◆ **INPUT MATERIAL**:
════════

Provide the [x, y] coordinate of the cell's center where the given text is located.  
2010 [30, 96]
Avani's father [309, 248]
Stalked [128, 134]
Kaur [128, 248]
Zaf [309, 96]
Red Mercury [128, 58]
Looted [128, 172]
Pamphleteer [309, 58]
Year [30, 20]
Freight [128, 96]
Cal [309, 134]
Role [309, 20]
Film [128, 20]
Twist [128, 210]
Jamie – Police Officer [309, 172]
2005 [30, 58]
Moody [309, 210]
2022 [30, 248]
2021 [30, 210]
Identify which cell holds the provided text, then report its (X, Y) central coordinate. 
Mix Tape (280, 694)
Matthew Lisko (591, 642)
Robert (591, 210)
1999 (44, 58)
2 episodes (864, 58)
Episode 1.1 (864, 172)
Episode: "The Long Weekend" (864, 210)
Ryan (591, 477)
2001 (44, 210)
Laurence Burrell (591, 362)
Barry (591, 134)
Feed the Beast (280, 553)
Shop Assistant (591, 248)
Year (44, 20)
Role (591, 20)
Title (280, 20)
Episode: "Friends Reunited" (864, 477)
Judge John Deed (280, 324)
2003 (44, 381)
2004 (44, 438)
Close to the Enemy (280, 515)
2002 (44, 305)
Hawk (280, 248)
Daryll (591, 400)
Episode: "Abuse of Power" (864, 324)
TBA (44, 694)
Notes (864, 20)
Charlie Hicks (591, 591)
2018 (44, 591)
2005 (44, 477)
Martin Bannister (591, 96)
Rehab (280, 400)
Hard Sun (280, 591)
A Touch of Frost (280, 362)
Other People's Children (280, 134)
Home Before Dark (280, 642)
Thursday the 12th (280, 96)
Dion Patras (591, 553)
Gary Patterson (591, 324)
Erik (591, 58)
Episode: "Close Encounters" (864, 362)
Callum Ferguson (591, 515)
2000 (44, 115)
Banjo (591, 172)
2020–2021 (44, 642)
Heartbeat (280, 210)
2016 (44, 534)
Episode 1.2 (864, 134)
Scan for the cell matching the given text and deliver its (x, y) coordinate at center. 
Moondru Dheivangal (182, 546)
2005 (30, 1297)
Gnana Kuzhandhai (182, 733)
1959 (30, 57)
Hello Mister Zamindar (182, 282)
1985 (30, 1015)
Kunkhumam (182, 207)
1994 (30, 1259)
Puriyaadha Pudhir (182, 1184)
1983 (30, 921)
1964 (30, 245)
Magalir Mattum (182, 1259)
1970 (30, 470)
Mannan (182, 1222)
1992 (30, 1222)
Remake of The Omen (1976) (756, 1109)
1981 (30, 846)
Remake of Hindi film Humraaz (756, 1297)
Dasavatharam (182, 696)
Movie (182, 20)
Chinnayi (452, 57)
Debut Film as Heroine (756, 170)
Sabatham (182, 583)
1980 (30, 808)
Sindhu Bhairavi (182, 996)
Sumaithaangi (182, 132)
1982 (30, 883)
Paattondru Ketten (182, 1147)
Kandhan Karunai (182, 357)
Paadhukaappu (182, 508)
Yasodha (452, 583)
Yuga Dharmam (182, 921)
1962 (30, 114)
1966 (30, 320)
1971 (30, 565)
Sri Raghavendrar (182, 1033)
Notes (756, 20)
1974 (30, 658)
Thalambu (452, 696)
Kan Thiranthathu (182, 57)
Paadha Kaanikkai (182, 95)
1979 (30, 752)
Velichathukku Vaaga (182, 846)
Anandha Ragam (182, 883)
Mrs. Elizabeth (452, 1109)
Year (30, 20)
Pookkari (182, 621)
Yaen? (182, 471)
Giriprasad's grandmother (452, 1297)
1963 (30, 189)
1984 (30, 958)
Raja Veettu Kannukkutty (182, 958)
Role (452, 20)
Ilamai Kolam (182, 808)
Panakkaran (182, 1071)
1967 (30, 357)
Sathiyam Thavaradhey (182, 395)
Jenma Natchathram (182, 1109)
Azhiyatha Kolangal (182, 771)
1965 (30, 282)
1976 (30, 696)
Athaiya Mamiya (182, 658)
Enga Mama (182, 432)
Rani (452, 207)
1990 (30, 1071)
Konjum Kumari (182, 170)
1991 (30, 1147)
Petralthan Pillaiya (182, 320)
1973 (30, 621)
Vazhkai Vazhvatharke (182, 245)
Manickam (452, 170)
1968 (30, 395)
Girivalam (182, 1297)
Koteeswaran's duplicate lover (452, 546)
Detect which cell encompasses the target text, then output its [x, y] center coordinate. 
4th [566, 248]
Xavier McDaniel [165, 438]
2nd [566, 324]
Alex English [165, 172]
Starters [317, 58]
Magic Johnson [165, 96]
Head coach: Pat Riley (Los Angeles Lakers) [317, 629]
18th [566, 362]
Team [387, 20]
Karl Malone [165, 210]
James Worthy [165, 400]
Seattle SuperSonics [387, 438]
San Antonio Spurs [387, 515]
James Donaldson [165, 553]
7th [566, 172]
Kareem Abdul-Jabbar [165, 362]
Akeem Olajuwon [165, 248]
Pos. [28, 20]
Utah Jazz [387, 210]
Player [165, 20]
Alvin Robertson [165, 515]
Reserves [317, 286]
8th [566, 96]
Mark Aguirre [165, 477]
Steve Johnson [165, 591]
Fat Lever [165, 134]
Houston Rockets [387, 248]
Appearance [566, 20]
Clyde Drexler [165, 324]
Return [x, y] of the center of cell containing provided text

════════

◆ **EXERCISE TASK**: Render every line of the listing above as a Markdown table with two columns, Row and Line, one row per line, numbering from 1 and leaving out blank lines.

◆ **ANSWER**:
| Row | Line |
|---|---|
| 1 | Provide the [x, y] coordinate of the cell's center where the given text is located.   |
| 2 | 2010 [30, 96] |
| 3 | Avani's father [309, 248] |
| 4 | Stalked [128, 134] |
| 5 | Kaur [128, 248] |
| 6 | Zaf [309, 96] |
| 7 | Red Mercury [128, 58] |
| 8 | Looted [128, 172] |
| 9 | Pamphleteer [309, 58] |
| 10 | Year [30, 20] |
| 11 | Freight [128, 96] |
| 12 | Cal [309, 134] |
| 13 | Role [309, 20] |
| 14 | Film [128, 20] |
| 15 | Twist [128, 210] |
| 16 | Jamie – Police Officer [309, 172] |
| 17 | 2005 [30, 58] |
| 18 | Moody [309, 210] |
| 19 | 2022 [30, 248] |
| 20 | 2021 [30, 210] |
| 21 | Identify which cell holds the provided text, then report its (X, Y) central coordinate.  |
| 22 | Mix Tape (280, 694) |
| 23 | Matthew Lisko (591, 642) |
| 24 | Robert (591, 210) |
| 25 | 1999 (44, 58) |
| 26 | 2 episodes (864, 58) |
| 27 | Episode 1.1 (864, 172) |
| 28 | Episode: "The Long Weekend" (864, 210) |
| 29 | Ryan (591, 477) |
| 30 | 2001 (44, 210) |
| 31 | Laurence Burrell (591, 362) |
| 32 | Barry (591, 134) |
| 33 | Feed the Beast (280, 553) |
| 34 | Shop Assistant (591, 248) |
| 35 | Year (44, 20) |
| 36 | Role (591, 20) |
| 37 | Title (280, 20) |
| 38 | Episode: "Friends Reunited" (864, 477) |
| 39 | Judge John Deed (280, 324) |
| 40 | 2003 (44, 381) |
| 41 | 2004 (44, 438) |
| 42 | Close to the Enemy (280, 515) |
| 43 | 2002 (44, 305) |
| 44 | Hawk (280, 248) |
| 45 | Daryll (591, 400) |
| 46 | Episode: "Abuse of Power" (864, 324) |
| 47 | TBA (44, 694) |
| 48 | Notes (864, 20) |
| 49 | Charlie Hicks (591, 591) |
| 50 | 2018 (44, 591) |
| 51 | 2005 (44, 477) |
| 52 | Martin Bannister (591, 96) |
| 53 | Rehab (280, 400) |
| 54 | Hard Sun (280, 591) |
| 55 | A Touch of Frost (280, 362) |
| 56 | Other People's Children (280, 134) |
| 57 | Home Before Dark (280, 642) |
| 58 | Thursday the 12th (280, 96) |
| 59 | Dion Patras (591, 553) |
| 60 | Gary Patterson (591, 324) |
| 61 | Erik (591, 58) |
| 62 | Episode: "Close Encounters" (864, 362) |
| 63 | Callum Ferguson (591, 515) |
| 64 | 2000 (44, 115) |
| 65 | Banjo (591, 172) |
| 66 | 2020–2021 (44, 642) |
| 67 | Heartbeat (280, 210) |
| 68 | 2016 (44, 534) |
| 69 | Episode 1.2 (864, 134) |
| 70 | Scan for the cell matching the given text and deliver its (x, y) coordinate at center.  |
| 71 | Moondru Dheivangal (182, 546) |
| 72 | 2005 (30, 1297) |
| 73 | Gnana Kuzhandhai (182, 733) |
| 74 | 1959 (30, 57) |
| 75 | Hello Mister Zamindar (182, 282) |
| 76 | 1985 (30, 1015) |
| 77 | Kunkhumam (182, 207) |
| 78 | 1994 (30, 1259) |
| 79 | Puriyaadha Pudhir (182, 1184) |
| 80 | 1983 (30, 921) |
| 81 | 1964 (30, 245) |
| 82 | Magalir Mattum (182, 1259) |
| 83 | 1970 (30, 470) |
| 84 | Mannan (182, 1222) |
| 85 | 1992 (30, 1222) |
| 86 | Remake of The Omen (1976) (756, 1109) |
| 87 | 1981 (30, 846) |
| 88 | Remake of Hindi film Humraaz (756, 1297) |
| 89 | Dasavatharam (182, 696) |
| 90 | Movie (182, 20) |
| 91 | Chinnayi (452, 57) |
| 92 | Debut Film as Heroine (756, 170) |
| 93 | Sabatham (182, 583) |
| 94 | 1980 (30, 808) |
| 95 | Sindhu Bhairavi (182, 996) |
| 96 | Sumaithaangi (182, 132) |
| 97 | 1982 (30, 883) |
| 98 | Paattondru Ketten (182, 1147) |
| 99 | Kandhan Karunai (182, 357) |
| 100 | Paadhukaappu (182, 508) |
| 101 | Yasodha (452, 583) |
| 102 | Yuga Dharmam (182, 921) |
| 103 | 1962 (30, 114) |
| 104 | 1966 (30, 320) |
| 105 | 1971 (30, 565) |
| 106 | Sri Raghavendrar (182, 1033) |
| 107 | Notes (756, 20) |
| 108 | 1974 (30, 658) |
| 109 | Thalambu (452, 696) |
| 110 | Kan Thiranthathu (182, 57) |
| 111 | Paadha Kaanikkai (182, 95) |
| 112 | 1979 (30, 752) |
| 113 | Velichathukku Vaaga (182, 846) |
| 114 | Anandha Ragam (182, 883) |
| 115 | Mrs. Elizabeth (452, 1109) |
| 116 | Year (30, 20) |
| 117 | Pookkari (182, 621) |
| 118 | Yaen? (182, 471) |
| 119 | Giriprasad's grandmother (452, 1297) |
| 120 | 1963 (30, 189) |
| 121 | 1984 (30, 958) |
| 122 | Raja Veettu Kannukkutty (182, 958) |
| 123 | Role (452, 20) |
| 124 | Ilamai Kolam (182, 808) |
| 125 | Panakkaran (182, 1071) |
| 126 | 1967 (30, 357) |
| 127 | Sathiyam Thavaradhey (182, 395) |
| 128 | Jenma Natchathram (182, 1109) |
| 129 | Azhiyatha Kolangal (182, 771) |
| 130 | 1965 (30, 282) |
| 131 | 1976 (30, 696) |
| 132 | Athaiya Mamiya (182, 658) |
| 133 | Enga Mama (182, 432) |
| 134 | Rani (452, 207) |
| 135 | 1990 (30, 1071) |
| 136 | Konjum Kumari (182, 170) |
| 137 | 1991 (30, 1147) |
| 138 | Petralthan Pillaiya (182, 320) |
| 139 | 1973 (30, 621) |
| 140 | Vazhkai Vazhvatharke (182, 245) |
| 141 | Manickam (452, 170) |
| 142 | 1968 (30, 395) |
| 143 | Girivalam (182, 1297) |
| 144 | Koteeswaran's duplicate lover (452, 546) |
| 145 | Detect which cell encompasses the target text, then output its [x, y] center coordinate.  |
| 146 | 4th [566, 248] |
| 147 | Xavier McDaniel [165, 438] |
| 148 | 2nd [566, 324] |
| 149 | Alex English [165, 172] |
| 150 | Starters [317, 58] |
| 151 | Magic Johnson [165, 96] |
| 152 | Head coach: Pat Riley (Los Angeles Lakers) [317, 629] |
| 153 | 18th [566, 362] |
| 154 | Team [387, 20] |
| 155 | Karl Malone [165, 210] |
| 156 | James Worthy [165, 400] |
| 157 | Seattle SuperSonics [387, 438] |
| 158 | San Antonio Spurs [387, 515] |
| 159 | James Donaldson [165, 553] |
| 160 | 7th [566, 172] |
| 161 | Kareem Abdul-Jabbar [165, 362] |
| 162 | Akeem Olajuwon [165, 248] |
| 163 | Pos. [28, 20] |
| 164 | Utah Jazz [387, 210] |
| 165 | Player [165, 20] |
| 166 | Alvin Robertson [165, 515] |
| 167 | Reserves [317, 286] |
| 168 | 8th [566, 96] |
| 169 | Mark Aguirre [165, 477] |
| 170 | Steve Johnson [165, 591] |
| 171 | Fat Lever [165, 134] |
| 172 | Houston Rockets [387, 248] |
| 173 | Appearance [566, 20] |
| 174 | Clyde Drexler [165, 324] |
| 175 | Return [x, y] of the center of cell containing provided text |